ACTION ITEM: Nothing is needed except the lines below that run from the one with "nothing => morilise" through the one with "nurenal (black) (no. 1 from left) centre", repeated exactly.

INPUT MATERIAL:
== Segment start ==

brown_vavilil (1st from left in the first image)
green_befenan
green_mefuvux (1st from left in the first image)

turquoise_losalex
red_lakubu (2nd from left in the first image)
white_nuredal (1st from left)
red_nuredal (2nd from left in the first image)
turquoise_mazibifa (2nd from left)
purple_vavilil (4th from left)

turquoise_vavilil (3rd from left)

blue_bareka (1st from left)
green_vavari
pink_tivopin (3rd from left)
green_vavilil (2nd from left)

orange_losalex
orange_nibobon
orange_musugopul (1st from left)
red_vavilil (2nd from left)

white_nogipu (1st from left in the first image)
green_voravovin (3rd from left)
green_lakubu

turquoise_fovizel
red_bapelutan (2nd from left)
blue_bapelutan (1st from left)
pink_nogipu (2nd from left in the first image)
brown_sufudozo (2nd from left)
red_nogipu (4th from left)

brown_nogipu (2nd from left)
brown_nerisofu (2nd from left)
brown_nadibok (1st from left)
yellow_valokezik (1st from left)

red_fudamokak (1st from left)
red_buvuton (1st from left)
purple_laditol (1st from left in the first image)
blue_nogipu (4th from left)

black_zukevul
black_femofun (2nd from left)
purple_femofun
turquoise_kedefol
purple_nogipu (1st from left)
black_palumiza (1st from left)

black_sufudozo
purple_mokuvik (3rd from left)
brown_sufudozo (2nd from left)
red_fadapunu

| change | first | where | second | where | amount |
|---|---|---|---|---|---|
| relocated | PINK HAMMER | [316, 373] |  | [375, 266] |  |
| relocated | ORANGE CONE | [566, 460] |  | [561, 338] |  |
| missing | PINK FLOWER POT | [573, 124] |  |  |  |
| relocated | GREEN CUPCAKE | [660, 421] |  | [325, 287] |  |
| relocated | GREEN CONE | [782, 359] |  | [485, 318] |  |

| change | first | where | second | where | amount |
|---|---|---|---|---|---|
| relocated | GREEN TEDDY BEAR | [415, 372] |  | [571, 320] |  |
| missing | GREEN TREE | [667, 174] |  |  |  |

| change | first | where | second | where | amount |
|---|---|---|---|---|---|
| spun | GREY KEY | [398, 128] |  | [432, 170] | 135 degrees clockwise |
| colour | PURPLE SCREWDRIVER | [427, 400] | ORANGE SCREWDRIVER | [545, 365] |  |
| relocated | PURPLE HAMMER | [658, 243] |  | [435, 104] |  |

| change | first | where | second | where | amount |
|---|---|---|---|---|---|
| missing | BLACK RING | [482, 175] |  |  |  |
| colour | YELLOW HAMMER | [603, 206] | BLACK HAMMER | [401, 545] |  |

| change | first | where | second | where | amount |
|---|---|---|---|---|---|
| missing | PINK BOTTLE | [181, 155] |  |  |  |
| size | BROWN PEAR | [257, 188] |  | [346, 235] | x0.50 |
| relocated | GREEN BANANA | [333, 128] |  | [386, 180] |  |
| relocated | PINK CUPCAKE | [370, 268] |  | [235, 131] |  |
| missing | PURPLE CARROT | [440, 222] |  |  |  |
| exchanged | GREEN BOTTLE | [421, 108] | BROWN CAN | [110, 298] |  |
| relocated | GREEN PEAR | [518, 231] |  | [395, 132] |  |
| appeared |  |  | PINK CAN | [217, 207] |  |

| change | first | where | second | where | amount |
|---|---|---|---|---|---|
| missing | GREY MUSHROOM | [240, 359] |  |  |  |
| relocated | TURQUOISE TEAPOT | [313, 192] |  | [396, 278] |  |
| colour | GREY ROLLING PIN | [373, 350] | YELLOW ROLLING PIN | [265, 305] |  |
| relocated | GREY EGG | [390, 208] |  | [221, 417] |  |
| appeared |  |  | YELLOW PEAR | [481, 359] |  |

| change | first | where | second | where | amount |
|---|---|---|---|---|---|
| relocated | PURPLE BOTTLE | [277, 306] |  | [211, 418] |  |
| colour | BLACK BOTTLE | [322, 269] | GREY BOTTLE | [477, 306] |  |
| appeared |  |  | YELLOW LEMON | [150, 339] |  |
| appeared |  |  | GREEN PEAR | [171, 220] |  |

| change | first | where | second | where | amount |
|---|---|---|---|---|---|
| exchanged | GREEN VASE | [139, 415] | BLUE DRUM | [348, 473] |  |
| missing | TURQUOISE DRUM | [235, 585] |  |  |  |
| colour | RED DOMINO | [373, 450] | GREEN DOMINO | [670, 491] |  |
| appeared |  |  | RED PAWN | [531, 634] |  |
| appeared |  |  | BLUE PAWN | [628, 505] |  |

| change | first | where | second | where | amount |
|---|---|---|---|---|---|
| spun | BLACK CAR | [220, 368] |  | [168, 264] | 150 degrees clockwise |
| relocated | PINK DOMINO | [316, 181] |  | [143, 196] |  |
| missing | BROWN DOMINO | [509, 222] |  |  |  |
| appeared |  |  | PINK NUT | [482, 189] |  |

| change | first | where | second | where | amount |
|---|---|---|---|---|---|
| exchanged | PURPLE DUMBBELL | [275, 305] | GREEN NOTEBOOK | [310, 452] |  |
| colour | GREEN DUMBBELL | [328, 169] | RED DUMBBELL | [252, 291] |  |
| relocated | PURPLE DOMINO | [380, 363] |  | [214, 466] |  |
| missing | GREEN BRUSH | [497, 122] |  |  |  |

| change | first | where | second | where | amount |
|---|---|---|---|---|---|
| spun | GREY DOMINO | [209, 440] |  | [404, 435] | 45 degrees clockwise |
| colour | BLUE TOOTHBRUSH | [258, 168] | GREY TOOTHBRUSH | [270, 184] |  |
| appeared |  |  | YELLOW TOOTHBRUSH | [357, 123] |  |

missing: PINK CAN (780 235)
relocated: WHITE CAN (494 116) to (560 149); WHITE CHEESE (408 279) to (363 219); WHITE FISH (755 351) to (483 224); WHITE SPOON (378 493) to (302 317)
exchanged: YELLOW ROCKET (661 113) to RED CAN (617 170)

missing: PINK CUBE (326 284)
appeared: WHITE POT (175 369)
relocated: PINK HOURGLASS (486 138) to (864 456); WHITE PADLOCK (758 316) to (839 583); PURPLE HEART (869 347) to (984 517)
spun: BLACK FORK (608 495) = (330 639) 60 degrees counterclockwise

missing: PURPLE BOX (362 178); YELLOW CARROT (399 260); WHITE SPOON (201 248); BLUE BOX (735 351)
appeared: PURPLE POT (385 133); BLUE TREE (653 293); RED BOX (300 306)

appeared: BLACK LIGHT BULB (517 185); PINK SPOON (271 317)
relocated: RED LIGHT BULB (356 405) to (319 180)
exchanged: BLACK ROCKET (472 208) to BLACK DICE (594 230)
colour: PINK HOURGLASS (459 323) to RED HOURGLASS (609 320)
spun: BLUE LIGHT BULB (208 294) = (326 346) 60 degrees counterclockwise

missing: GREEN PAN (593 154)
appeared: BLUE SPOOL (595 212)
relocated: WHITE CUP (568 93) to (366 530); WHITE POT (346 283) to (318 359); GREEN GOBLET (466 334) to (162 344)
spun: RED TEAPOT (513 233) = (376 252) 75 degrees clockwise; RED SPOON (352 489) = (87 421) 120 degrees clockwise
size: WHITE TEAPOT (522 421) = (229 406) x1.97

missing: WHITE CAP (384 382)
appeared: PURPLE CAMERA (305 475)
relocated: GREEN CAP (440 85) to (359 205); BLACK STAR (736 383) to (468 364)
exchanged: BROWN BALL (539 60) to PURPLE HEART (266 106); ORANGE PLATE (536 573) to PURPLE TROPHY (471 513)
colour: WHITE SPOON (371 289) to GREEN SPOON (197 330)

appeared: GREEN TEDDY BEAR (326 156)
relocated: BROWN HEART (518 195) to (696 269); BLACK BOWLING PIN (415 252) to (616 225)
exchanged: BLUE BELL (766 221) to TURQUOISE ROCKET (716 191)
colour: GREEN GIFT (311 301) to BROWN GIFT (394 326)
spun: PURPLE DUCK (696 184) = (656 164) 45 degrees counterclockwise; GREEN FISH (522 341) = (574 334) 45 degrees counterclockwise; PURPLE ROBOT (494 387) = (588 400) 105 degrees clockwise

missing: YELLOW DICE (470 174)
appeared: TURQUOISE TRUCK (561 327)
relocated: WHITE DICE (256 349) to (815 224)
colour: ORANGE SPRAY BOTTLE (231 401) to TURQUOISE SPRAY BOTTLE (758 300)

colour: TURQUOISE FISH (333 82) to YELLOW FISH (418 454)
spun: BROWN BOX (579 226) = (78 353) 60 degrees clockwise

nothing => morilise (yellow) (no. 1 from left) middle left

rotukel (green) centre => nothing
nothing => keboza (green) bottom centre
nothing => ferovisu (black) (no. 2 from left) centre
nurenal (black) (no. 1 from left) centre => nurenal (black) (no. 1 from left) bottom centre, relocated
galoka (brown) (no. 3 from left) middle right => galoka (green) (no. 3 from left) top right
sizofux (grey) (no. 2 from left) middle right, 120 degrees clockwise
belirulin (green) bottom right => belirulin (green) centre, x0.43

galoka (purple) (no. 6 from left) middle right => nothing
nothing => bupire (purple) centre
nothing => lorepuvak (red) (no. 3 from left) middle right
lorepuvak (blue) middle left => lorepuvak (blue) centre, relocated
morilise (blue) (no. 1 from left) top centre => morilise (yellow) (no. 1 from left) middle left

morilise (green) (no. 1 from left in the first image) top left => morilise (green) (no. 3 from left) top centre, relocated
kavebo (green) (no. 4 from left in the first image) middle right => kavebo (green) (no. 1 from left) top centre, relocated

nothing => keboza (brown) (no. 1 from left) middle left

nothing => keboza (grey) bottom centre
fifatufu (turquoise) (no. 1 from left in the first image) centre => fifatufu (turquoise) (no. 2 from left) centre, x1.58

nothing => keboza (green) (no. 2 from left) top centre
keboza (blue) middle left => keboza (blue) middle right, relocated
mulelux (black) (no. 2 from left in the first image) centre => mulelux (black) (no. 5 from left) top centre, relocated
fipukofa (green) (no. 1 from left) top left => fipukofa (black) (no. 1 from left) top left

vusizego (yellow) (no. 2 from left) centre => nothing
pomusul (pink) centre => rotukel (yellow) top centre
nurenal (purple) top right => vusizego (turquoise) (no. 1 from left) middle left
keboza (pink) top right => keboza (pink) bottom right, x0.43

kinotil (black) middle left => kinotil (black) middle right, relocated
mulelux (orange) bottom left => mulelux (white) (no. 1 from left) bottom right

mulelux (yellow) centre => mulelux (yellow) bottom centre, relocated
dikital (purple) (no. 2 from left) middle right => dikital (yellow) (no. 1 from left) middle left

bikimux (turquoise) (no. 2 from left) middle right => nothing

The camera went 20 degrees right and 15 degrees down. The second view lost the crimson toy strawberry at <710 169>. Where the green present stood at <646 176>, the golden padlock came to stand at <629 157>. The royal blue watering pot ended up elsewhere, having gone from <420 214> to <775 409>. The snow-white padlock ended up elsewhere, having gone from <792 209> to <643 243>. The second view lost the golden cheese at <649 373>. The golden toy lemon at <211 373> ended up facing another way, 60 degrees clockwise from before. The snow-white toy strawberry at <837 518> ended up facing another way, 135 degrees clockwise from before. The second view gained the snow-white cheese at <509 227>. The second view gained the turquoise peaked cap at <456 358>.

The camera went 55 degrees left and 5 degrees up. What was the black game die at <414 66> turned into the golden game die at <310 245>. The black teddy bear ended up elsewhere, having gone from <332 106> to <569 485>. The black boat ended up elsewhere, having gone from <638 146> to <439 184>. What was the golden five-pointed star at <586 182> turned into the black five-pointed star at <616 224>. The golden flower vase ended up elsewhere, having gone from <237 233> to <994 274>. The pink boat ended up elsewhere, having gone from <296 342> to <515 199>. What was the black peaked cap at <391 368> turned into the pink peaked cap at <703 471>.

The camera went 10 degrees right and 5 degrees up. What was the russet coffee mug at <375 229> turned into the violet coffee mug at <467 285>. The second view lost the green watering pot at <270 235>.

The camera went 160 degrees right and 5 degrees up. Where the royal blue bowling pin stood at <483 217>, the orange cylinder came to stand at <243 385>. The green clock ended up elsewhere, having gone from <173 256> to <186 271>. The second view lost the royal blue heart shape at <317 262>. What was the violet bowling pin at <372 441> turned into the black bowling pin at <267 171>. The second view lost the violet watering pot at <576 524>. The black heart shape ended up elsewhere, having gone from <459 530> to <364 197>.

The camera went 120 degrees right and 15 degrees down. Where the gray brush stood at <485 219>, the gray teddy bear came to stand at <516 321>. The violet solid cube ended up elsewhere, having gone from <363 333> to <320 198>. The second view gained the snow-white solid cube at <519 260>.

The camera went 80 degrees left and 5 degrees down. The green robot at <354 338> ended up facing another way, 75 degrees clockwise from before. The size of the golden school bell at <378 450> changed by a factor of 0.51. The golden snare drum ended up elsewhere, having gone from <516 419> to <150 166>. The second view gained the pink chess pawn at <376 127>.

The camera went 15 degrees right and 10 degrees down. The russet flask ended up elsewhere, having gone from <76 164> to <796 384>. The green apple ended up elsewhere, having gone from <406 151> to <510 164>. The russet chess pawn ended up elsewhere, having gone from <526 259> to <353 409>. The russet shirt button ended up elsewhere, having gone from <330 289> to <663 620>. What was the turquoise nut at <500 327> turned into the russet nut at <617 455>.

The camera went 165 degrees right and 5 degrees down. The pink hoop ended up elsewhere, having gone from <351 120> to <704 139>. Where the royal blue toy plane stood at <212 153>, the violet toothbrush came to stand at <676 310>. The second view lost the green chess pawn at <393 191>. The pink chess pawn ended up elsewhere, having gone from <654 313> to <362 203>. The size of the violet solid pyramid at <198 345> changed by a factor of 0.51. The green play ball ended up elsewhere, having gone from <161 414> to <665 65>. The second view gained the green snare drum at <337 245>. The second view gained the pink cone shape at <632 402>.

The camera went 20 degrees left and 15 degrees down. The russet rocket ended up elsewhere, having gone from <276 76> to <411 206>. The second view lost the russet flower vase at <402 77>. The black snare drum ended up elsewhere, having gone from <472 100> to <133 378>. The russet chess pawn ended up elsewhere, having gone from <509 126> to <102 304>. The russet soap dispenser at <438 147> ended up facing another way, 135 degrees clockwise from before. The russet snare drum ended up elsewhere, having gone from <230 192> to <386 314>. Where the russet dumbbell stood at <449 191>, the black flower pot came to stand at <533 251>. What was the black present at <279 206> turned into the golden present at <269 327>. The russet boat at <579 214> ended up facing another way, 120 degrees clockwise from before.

== Segment end ==

WRITTEN REPLY:
nothing => morilise (yellow) (no. 1 from left) middle left

rotukel (green) centre => nothing
nothing => keboza (green) bottom centre
nothing => ferovisu (black) (no. 2 from left) centre
nurenal (black) (no. 1 from left) centre => nurenal (black) (no. 1 from left) bottom centre, relocated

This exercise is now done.